**What to produce**
For each line of the data that includes the word "none", copy the line.

Working data below:

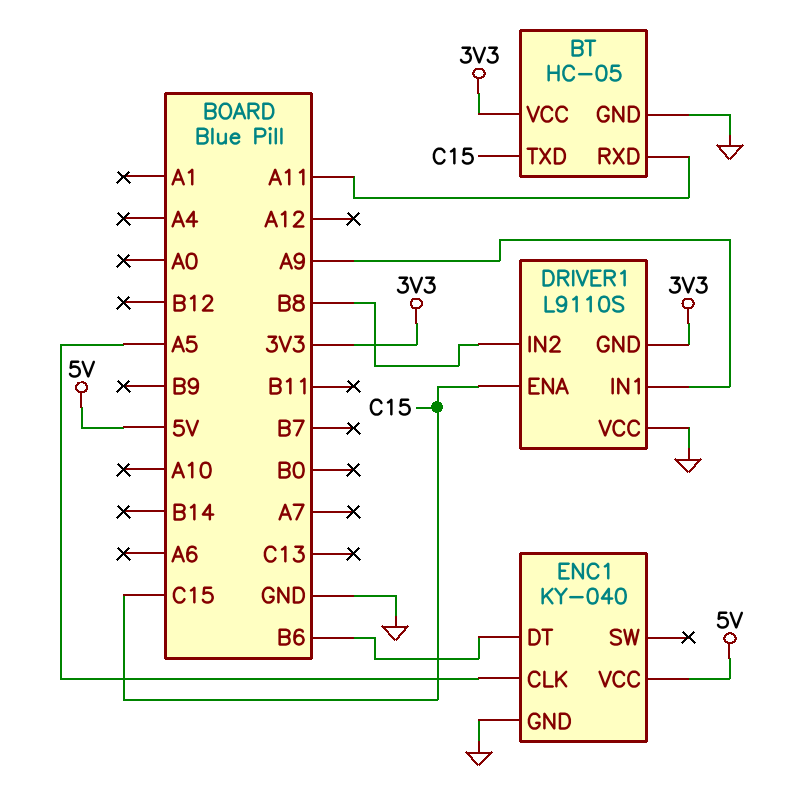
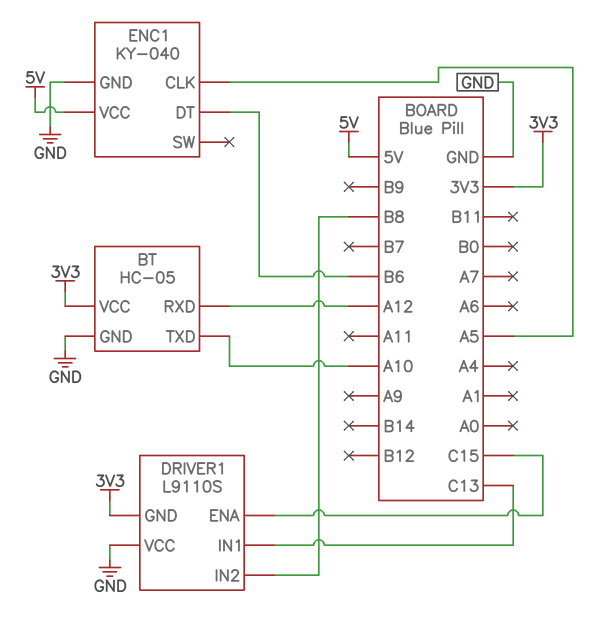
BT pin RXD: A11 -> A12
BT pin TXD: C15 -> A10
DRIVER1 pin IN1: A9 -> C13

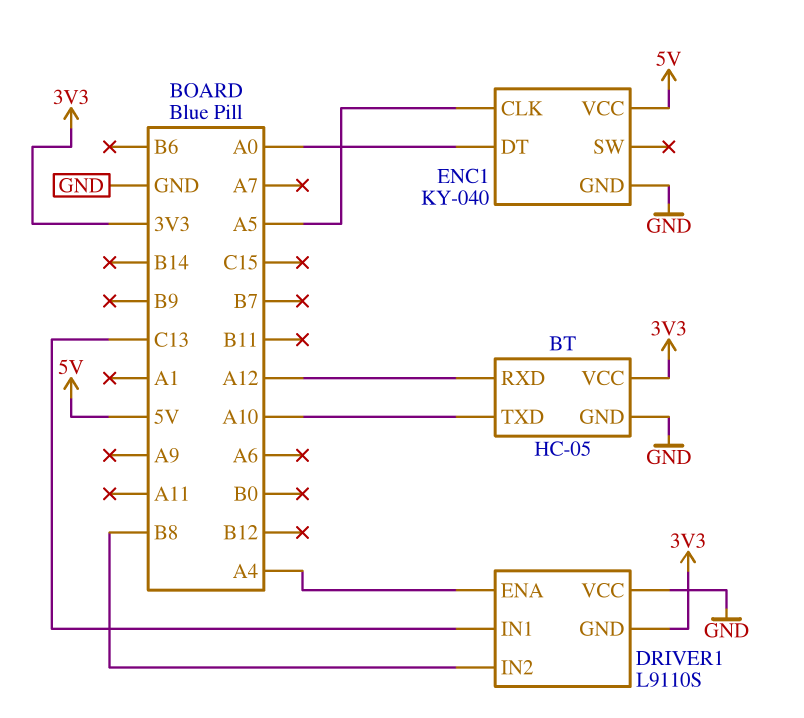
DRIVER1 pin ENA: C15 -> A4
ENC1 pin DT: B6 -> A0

End of Working data.
Working data below:

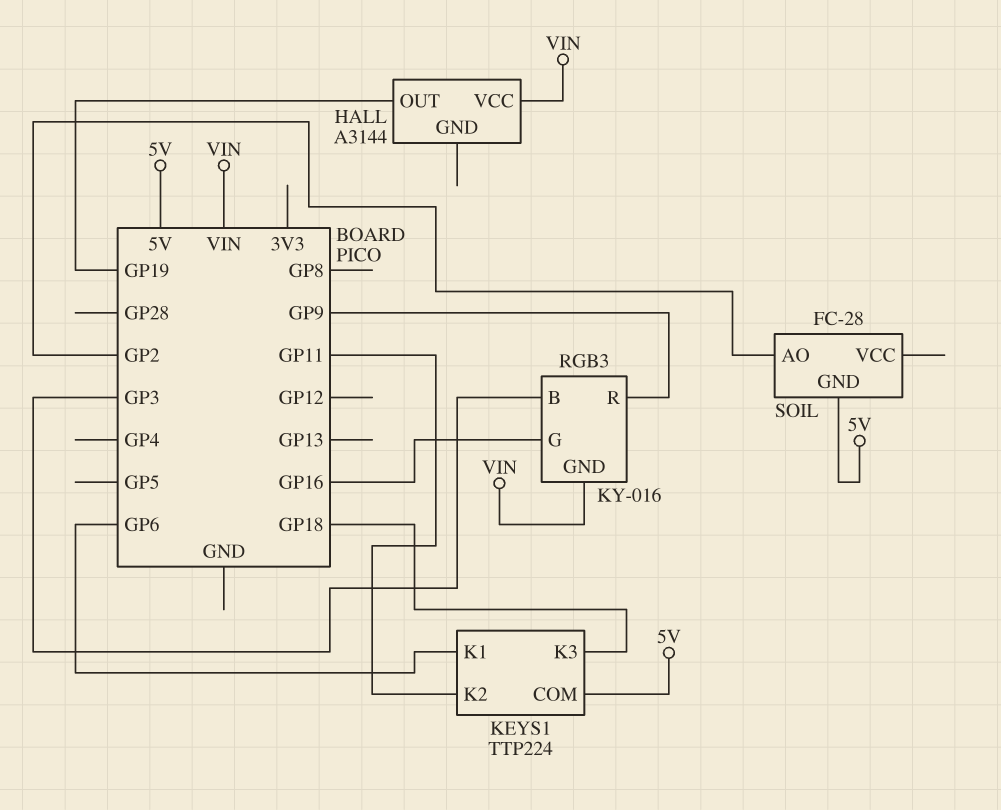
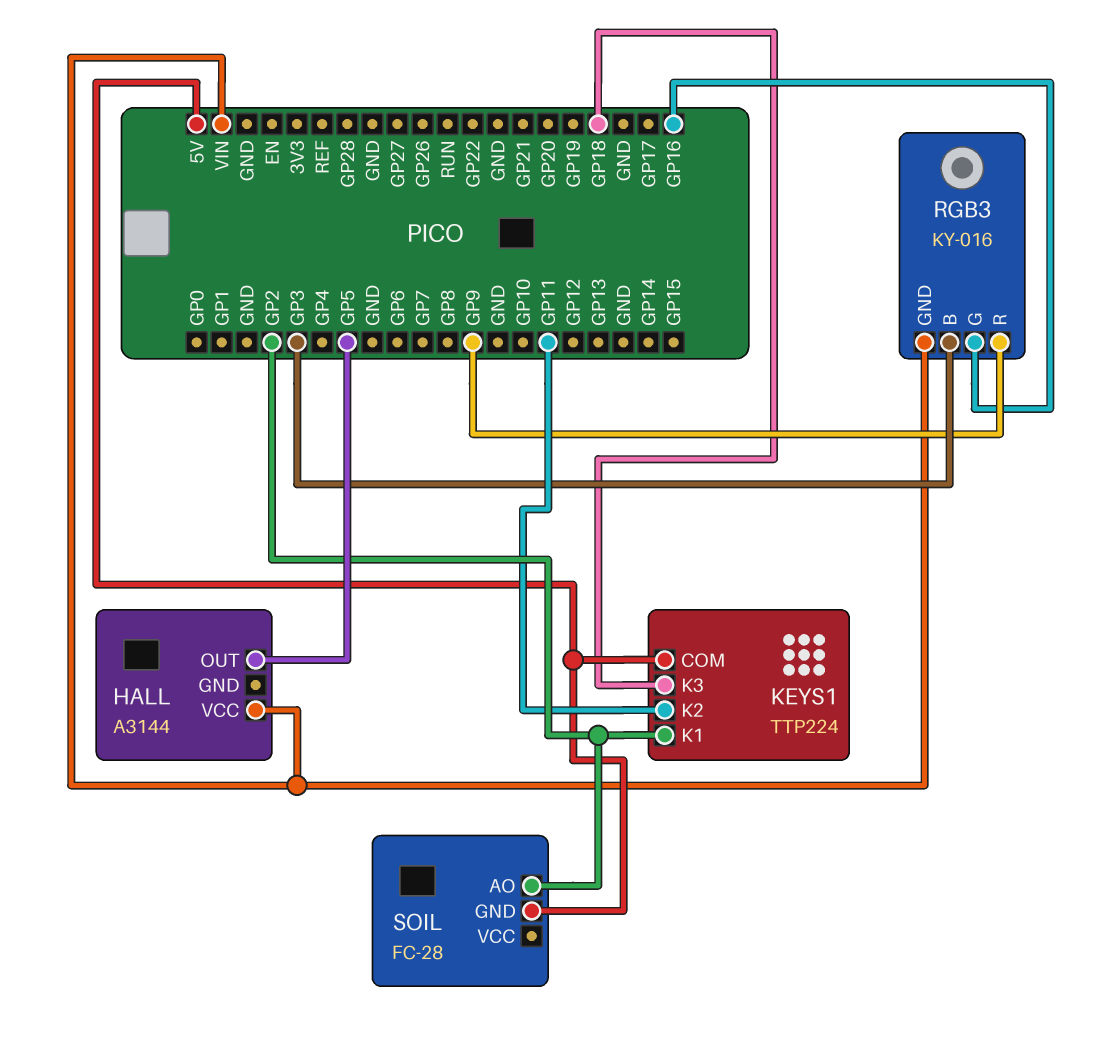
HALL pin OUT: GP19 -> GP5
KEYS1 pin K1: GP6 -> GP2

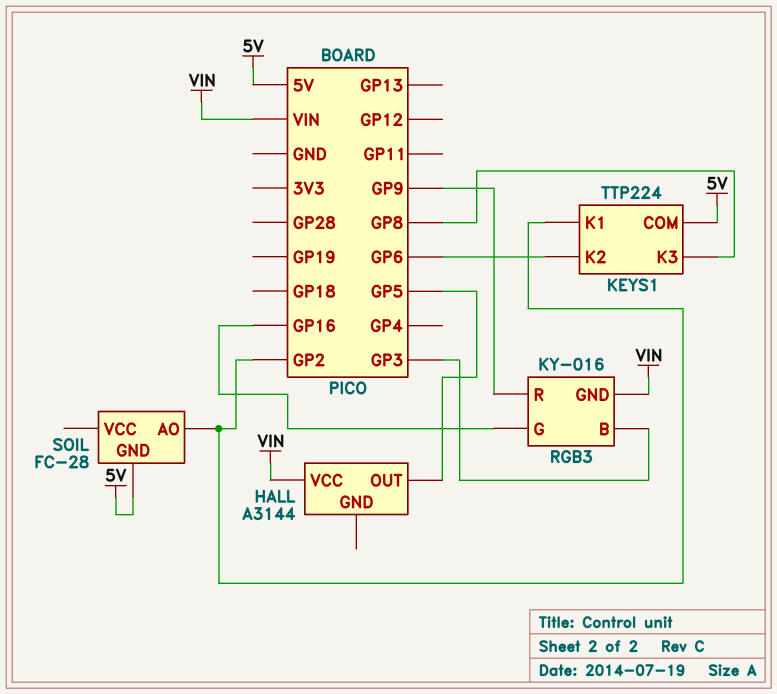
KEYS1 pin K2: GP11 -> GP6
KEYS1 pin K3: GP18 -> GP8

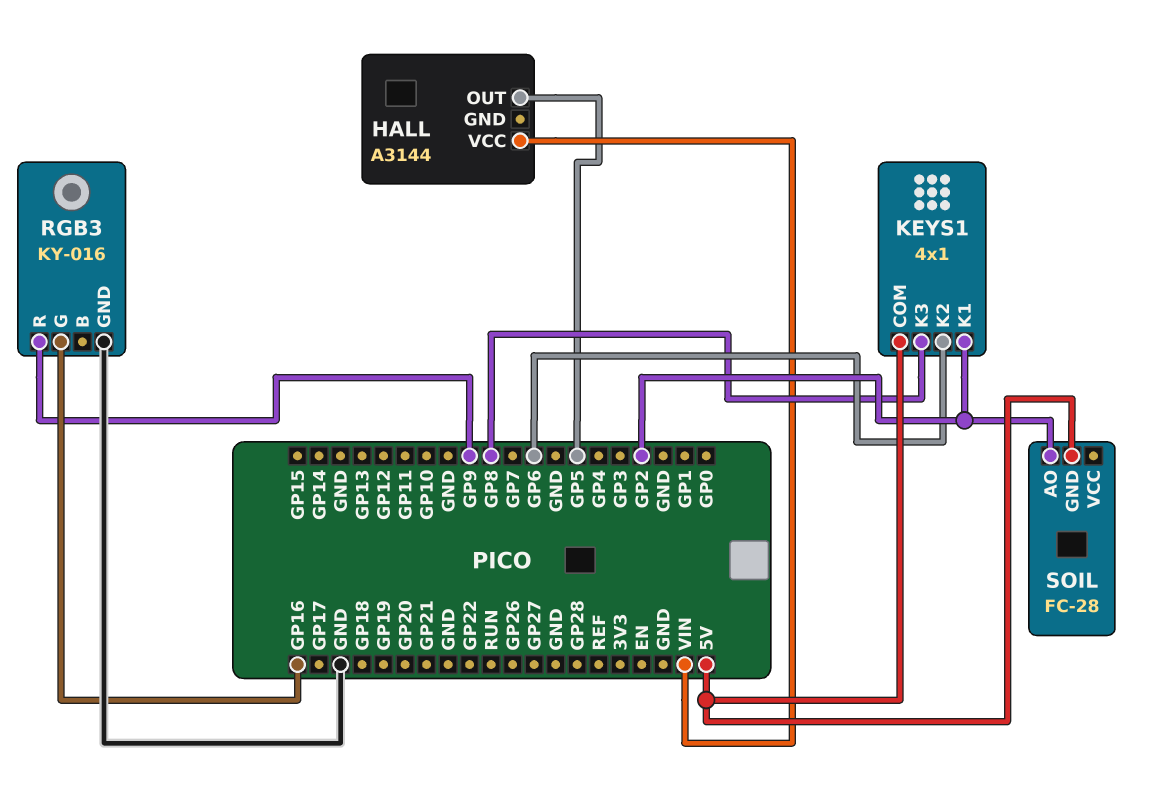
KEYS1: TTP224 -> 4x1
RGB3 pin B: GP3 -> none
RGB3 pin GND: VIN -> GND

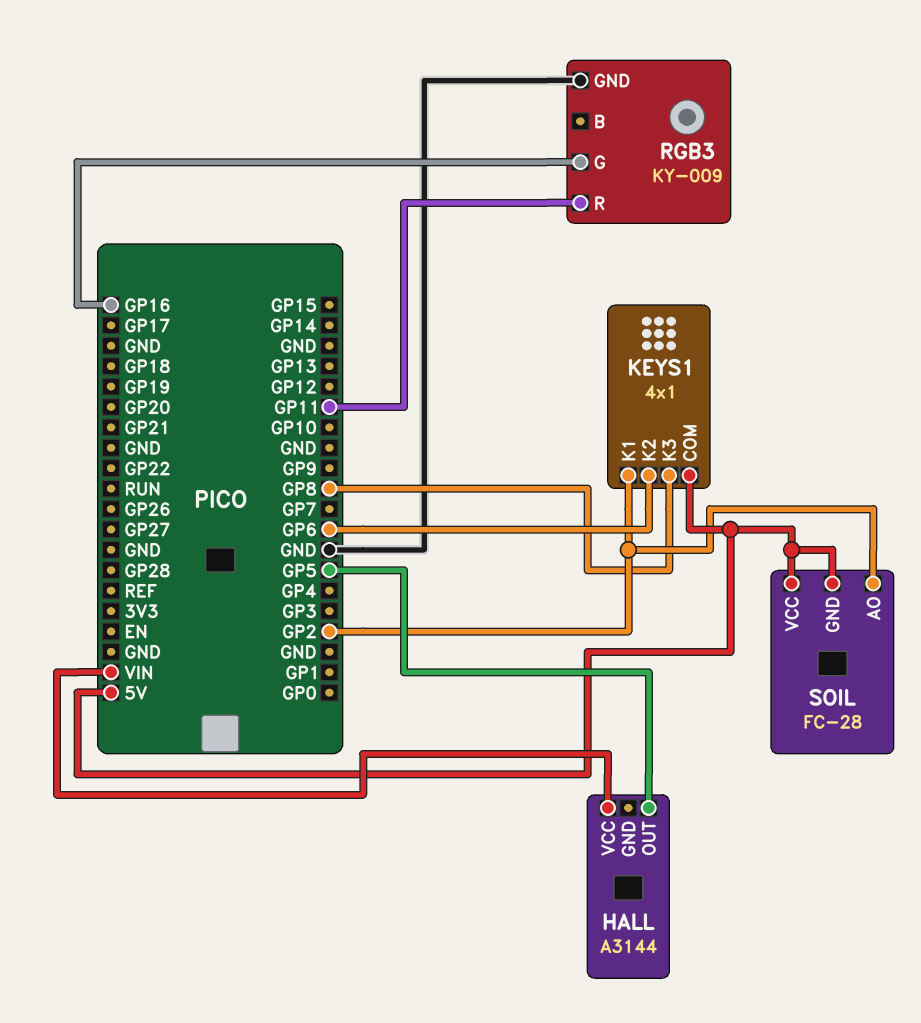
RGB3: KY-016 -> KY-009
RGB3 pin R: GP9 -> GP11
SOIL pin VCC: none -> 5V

End of Working data.

**Solution for this task**
RGB3 pin B: GP3 -> none
SOIL pin VCC: none -> 5V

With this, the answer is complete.